▸ **RECORDS PROVIDED**:

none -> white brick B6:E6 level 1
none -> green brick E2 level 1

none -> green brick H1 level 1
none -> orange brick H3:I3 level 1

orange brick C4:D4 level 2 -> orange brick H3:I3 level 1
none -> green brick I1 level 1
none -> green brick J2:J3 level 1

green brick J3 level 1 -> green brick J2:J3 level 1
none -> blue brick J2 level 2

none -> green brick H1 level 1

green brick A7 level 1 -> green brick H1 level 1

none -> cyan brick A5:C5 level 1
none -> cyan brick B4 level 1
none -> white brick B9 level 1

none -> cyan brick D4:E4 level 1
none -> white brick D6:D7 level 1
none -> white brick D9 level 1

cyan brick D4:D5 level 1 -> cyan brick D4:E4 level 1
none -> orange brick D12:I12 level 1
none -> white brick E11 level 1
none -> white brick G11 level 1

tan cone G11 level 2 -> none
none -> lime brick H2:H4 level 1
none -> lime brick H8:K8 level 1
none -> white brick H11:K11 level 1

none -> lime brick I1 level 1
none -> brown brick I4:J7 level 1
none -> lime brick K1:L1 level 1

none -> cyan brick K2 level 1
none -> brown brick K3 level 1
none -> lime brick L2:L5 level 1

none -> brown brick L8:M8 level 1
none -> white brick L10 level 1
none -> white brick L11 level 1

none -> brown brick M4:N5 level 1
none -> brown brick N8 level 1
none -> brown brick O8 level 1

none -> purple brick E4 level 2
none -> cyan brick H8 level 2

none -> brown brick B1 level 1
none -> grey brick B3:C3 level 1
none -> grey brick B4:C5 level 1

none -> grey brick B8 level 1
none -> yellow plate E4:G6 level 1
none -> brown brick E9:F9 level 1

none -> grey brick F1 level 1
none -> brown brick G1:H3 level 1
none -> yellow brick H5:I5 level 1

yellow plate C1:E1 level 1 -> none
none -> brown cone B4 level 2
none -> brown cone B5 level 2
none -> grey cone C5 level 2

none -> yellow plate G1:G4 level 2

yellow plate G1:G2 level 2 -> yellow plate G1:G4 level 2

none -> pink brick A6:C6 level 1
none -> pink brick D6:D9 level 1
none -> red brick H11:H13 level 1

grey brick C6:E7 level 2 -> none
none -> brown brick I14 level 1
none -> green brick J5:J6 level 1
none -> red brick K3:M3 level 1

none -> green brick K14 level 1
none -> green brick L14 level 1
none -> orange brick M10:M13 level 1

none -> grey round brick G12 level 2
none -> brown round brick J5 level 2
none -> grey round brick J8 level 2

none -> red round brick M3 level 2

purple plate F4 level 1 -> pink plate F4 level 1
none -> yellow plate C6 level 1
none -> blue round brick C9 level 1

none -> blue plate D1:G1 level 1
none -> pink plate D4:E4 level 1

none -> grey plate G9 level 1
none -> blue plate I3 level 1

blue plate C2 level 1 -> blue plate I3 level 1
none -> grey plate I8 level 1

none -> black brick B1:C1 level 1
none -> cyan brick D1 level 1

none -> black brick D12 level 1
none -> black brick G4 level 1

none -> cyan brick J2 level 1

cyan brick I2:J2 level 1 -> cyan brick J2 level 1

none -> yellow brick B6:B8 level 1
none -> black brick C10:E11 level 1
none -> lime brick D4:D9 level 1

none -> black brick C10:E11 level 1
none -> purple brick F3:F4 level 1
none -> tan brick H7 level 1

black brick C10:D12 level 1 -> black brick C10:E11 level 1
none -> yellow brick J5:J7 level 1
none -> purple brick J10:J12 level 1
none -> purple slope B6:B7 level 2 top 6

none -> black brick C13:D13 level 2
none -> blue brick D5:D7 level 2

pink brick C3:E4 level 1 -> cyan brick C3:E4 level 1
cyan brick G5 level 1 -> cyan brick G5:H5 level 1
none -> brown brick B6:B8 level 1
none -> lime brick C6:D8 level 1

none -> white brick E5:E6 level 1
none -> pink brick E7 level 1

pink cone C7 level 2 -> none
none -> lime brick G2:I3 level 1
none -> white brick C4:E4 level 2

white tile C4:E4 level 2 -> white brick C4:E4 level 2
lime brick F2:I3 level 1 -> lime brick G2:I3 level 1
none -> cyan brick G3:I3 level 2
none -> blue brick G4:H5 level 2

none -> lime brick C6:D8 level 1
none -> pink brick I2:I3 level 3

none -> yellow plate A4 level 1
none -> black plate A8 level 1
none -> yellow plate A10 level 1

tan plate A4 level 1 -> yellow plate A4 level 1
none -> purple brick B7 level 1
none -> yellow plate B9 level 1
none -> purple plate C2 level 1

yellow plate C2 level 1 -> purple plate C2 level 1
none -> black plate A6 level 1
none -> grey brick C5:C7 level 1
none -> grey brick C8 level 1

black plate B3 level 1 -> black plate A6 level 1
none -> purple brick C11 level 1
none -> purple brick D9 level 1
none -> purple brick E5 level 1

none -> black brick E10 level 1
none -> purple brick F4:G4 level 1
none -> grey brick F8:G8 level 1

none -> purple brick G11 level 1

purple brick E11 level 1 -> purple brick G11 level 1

▸ **WHAT YOU HAVE TO DO**:
The entire listing is to be repeated exactly.

▸ **TASK RESULT**:
none -> white brick B6:E6 level 1
none -> green brick E2 level 1

none -> green brick H1 level 1
none -> orange brick H3:I3 level 1

orange brick C4:D4 level 2 -> orange brick H3:I3 level 1
none -> green brick I1 level 1
none -> green brick J2:J3 level 1

green brick J3 level 1 -> green brick J2:J3 level 1
none -> blue brick J2 level 2

none -> green brick H1 level 1

green brick A7 level 1 -> green brick H1 level 1

none -> cyan brick A5:C5 level 1
none -> cyan brick B4 level 1
none -> white brick B9 level 1

none -> cyan brick D4:E4 level 1
none -> white brick D6:D7 level 1
none -> white brick D9 level 1

cyan brick D4:D5 level 1 -> cyan brick D4:E4 level 1
none -> orange brick D12:I12 level 1
none -> white brick E11 level 1
none -> white brick G11 level 1

tan cone G11 level 2 -> none
none -> lime brick H2:H4 level 1
none -> lime brick H8:K8 level 1
none -> white brick H11:K11 level 1

none -> lime brick I1 level 1
none -> brown brick I4:J7 level 1
none -> lime brick K1:L1 level 1

none -> cyan brick K2 level 1
none -> brown brick K3 level 1
none -> lime brick L2:L5 level 1

none -> brown brick L8:M8 level 1
none -> white brick L10 level 1
none -> white brick L11 level 1

none -> brown brick M4:N5 level 1
none -> brown brick N8 level 1
none -> brown brick O8 level 1

none -> purple brick E4 level 2
none -> cyan brick H8 level 2

none -> brown brick B1 level 1
none -> grey brick B3:C3 level 1
none -> grey brick B4:C5 level 1

none -> grey brick B8 level 1
none -> yellow plate E4:G6 level 1
none -> brown brick E9:F9 level 1

none -> grey brick F1 level 1
none -> brown brick G1:H3 level 1
none -> yellow brick H5:I5 level 1

yellow plate C1:E1 level 1 -> none
none -> brown cone B4 level 2
none -> brown cone B5 level 2
none -> grey cone C5 level 2

none -> yellow plate G1:G4 level 2

yellow plate G1:G2 level 2 -> yellow plate G1:G4 level 2

none -> pink brick A6:C6 level 1
none -> pink brick D6:D9 level 1
none -> red brick H11:H13 level 1

grey brick C6:E7 level 2 -> none
none -> brown brick I14 level 1
none -> green brick J5:J6 level 1
none -> red brick K3:M3 level 1

none -> green brick K14 level 1
none -> green brick L14 level 1
none -> orange brick M10:M13 level 1

none -> grey round brick G12 level 2
none -> brown round brick J5 level 2
none -> grey round brick J8 level 2

none -> red round brick M3 level 2

purple plate F4 level 1 -> pink plate F4 level 1
none -> yellow plate C6 level 1
none -> blue round brick C9 level 1

none -> blue plate D1:G1 level 1
none -> pink plate D4:E4 level 1

none -> grey plate G9 level 1
none -> blue plate I3 level 1

blue plate C2 level 1 -> blue plate I3 level 1
none -> grey plate I8 level 1

none -> black brick B1:C1 level 1
none -> cyan brick D1 level 1

none -> black brick D12 level 1
none -> black brick G4 level 1

none -> cyan brick J2 level 1

cyan brick I2:J2 level 1 -> cyan brick J2 level 1

none -> yellow brick B6:B8 level 1
none -> black brick C10:E11 level 1
none -> lime brick D4:D9 level 1

none -> black brick C10:E11 level 1
none -> purple brick F3:F4 level 1
none -> tan brick H7 level 1

black brick C10:D12 level 1 -> black brick C10:E11 level 1
none -> yellow brick J5:J7 level 1
none -> purple brick J10:J12 level 1
none -> purple slope B6:B7 level 2 top 6

none -> black brick C13:D13 level 2
none -> blue brick D5:D7 level 2

pink brick C3:E4 level 1 -> cyan brick C3:E4 level 1
cyan brick G5 level 1 -> cyan brick G5:H5 level 1
none -> brown brick B6:B8 level 1
none -> lime brick C6:D8 level 1

none -> white brick E5:E6 level 1
none -> pink brick E7 level 1

pink cone C7 level 2 -> none
none -> lime brick G2:I3 level 1
none -> white brick C4:E4 level 2

white tile C4:E4 level 2 -> white brick C4:E4 level 2
lime brick F2:I3 level 1 -> lime brick G2:I3 level 1
none -> cyan brick G3:I3 level 2
none -> blue brick G4:H5 level 2

none -> lime brick C6:D8 level 1
none -> pink brick I2:I3 level 3

none -> yellow plate A4 level 1
none -> black plate A8 level 1
none -> yellow plate A10 level 1

tan plate A4 level 1 -> yellow plate A4 level 1
none -> purple brick B7 level 1
none -> yellow plate B9 level 1
none -> purple plate C2 level 1

yellow plate C2 level 1 -> purple plate C2 level 1
none -> black plate A6 level 1
none -> grey brick C5:C7 level 1
none -> grey brick C8 level 1

black plate B3 level 1 -> black plate A6 level 1
none -> purple brick C11 level 1
none -> purple brick D9 level 1
none -> purple brick E5 level 1

none -> black brick E10 level 1
none -> purple brick F4:G4 level 1
none -> grey brick F8:G8 level 1

none -> purple brick G11 level 1

purple brick E11 level 1 -> purple brick G11 level 1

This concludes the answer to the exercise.